WHAT NEEDS TO BE DONE: Reproduce each line from the first in the data through the line that contains "C104: 4.7uF (+3V3, DGND)" exactly; give nothing else.

[Change detection data]
--------------------------------------------------

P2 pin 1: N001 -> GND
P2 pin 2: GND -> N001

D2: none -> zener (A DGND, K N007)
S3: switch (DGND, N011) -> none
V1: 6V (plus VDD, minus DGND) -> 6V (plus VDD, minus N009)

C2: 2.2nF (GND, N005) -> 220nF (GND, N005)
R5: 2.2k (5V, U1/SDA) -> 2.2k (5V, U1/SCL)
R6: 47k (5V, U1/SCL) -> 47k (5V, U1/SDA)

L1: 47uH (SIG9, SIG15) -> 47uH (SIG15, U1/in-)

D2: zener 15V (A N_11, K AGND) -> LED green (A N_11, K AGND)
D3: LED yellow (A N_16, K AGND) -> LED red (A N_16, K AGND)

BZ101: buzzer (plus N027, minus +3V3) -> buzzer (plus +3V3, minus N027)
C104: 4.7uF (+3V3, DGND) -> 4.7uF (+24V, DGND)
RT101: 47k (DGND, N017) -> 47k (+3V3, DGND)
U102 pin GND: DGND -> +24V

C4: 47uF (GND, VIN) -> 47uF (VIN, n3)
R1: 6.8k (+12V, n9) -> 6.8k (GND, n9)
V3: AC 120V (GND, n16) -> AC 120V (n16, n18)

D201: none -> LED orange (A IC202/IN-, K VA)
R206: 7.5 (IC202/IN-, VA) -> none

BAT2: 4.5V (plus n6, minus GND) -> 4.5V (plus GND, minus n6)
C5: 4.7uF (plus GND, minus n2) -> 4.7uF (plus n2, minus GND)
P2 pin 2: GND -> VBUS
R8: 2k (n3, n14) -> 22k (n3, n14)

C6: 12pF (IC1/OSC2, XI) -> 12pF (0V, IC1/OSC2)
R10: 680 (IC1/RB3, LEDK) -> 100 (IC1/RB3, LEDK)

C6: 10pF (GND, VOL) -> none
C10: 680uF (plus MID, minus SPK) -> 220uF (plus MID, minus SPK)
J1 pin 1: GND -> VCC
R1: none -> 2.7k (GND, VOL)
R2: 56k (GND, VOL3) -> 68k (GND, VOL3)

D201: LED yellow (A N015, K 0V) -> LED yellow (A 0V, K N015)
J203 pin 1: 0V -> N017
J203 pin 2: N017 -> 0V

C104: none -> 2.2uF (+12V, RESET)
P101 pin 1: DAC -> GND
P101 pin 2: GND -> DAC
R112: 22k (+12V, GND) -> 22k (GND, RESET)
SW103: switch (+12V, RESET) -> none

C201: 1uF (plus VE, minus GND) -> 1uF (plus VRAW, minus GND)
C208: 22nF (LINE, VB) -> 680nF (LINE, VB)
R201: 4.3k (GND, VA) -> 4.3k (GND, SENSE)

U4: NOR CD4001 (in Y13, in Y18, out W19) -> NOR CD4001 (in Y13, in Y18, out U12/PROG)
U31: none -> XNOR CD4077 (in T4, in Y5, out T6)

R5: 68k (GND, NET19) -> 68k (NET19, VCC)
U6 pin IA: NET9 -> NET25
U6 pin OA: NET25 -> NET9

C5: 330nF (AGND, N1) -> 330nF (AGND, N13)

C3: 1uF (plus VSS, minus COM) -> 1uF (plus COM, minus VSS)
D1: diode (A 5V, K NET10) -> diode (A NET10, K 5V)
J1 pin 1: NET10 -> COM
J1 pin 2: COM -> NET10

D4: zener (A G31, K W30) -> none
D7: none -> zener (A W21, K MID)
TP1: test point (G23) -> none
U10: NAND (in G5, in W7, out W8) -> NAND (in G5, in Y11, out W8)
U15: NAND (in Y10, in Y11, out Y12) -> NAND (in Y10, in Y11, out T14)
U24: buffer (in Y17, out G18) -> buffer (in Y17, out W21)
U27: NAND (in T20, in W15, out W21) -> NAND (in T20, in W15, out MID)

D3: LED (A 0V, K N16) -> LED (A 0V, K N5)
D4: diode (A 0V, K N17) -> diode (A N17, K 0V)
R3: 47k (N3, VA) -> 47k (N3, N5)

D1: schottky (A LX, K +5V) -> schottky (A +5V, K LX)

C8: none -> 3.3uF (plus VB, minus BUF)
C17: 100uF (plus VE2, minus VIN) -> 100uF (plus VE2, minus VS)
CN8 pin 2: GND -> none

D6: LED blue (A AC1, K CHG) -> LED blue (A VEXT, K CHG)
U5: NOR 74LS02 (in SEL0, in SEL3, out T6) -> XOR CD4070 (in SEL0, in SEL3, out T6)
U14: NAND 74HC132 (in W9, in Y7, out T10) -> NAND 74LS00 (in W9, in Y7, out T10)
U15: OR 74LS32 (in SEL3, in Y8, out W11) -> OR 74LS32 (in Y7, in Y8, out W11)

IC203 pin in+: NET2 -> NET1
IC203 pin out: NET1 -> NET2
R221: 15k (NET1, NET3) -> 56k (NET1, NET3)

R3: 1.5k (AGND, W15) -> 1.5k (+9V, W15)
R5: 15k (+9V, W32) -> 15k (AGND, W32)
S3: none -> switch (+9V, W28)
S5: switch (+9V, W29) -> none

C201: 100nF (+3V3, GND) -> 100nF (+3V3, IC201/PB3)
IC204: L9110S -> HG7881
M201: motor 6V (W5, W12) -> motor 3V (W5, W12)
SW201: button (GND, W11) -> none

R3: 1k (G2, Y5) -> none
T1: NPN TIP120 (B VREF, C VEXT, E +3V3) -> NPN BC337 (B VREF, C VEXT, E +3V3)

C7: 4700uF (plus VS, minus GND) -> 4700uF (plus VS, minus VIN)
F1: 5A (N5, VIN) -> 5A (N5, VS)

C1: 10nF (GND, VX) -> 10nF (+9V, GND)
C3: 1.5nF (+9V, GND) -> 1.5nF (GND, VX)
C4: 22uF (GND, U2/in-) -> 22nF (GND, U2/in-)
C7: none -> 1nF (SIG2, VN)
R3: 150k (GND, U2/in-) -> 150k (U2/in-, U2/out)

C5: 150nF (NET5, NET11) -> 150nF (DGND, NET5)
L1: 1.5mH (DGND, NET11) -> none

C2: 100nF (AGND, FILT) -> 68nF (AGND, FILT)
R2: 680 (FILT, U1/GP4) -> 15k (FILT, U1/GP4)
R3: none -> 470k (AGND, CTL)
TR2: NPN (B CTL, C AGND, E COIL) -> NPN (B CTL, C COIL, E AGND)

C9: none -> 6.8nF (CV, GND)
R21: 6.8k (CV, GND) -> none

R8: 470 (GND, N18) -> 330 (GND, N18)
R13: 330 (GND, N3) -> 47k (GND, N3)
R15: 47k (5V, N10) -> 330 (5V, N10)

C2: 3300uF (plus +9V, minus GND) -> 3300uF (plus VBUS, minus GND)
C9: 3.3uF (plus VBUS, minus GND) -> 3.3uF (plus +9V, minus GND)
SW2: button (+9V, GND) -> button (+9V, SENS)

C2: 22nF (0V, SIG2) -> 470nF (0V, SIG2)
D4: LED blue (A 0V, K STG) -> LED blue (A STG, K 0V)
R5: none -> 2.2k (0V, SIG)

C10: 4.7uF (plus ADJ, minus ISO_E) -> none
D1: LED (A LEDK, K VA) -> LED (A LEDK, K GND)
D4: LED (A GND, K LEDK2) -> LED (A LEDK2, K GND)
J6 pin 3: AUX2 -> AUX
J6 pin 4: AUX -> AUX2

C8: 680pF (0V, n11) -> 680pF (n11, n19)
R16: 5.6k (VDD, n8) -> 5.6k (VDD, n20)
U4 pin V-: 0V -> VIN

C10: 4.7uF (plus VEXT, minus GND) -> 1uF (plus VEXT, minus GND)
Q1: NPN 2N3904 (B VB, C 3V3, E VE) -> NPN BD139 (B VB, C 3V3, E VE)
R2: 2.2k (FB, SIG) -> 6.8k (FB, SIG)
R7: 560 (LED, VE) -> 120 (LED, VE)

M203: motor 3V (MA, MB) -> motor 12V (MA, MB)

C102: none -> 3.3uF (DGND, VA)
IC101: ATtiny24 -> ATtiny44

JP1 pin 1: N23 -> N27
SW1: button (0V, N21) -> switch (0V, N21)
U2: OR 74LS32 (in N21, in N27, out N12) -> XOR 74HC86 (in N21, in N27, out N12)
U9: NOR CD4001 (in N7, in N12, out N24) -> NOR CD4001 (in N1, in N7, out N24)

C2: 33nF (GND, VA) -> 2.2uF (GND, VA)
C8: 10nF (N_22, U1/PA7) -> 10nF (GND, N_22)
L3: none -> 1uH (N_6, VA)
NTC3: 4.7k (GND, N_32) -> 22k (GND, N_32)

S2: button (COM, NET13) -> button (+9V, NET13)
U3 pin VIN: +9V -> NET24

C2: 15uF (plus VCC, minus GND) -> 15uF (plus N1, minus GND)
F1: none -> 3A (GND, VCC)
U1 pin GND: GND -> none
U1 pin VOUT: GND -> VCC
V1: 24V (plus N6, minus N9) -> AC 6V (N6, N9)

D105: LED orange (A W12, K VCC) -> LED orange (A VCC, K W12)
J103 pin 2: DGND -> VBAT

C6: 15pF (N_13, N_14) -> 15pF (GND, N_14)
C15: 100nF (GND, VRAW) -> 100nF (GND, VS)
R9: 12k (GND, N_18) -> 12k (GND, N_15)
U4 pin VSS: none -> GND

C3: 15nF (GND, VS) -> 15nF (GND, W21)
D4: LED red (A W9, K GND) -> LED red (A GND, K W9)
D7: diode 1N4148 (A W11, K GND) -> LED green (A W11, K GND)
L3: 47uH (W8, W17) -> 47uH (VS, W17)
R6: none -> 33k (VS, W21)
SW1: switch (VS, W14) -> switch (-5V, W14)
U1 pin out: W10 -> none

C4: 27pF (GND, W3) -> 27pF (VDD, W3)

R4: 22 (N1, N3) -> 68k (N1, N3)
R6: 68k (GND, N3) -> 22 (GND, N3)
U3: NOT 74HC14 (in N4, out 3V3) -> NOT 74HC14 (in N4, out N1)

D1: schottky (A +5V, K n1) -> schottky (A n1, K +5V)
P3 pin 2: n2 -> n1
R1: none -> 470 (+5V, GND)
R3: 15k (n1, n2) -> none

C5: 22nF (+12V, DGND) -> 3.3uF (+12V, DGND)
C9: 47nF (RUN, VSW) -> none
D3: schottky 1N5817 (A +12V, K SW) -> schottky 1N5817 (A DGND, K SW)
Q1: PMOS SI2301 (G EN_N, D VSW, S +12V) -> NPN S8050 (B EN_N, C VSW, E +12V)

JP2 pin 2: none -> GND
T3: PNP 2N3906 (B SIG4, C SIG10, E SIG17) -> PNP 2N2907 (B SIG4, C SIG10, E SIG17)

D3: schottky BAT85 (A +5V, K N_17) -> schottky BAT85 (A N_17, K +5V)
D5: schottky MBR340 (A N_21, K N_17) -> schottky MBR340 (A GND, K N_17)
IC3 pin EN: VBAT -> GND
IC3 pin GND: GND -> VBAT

--------------------------------------------------

SOLUTION BELOW:
P2 pin 1: N001 -> GND
P2 pin 2: GND -> N001

D2: none -> zener (A DGND, K N007)
S3: switch (DGND, N011) -> none
V1: 6V (plus VDD, minus DGND) -> 6V (plus VDD, minus N009)

C2: 2.2nF (GND, N005) -> 220nF (GND, N005)
R5: 2.2k (5V, U1/SDA) -> 2.2k (5V, U1/SCL)
R6: 47k (5V, U1/SCL) -> 47k (5V, U1/SDA)

L1: 47uH (SIG9, SIG15) -> 47uH (SIG15, U1/in-)

D2: zener 15V (A N_11, K AGND) -> LED green (A N_11, K AGND)
D3: LED yellow (A N_16, K AGND) -> LED red (A N_16, K AGND)

BZ101: buzzer (plus N027, minus +3V3) -> buzzer (plus +3V3, minus N027)
C104: 4.7uF (+3V3, DGND) -> 4.7uF (+24V, DGND)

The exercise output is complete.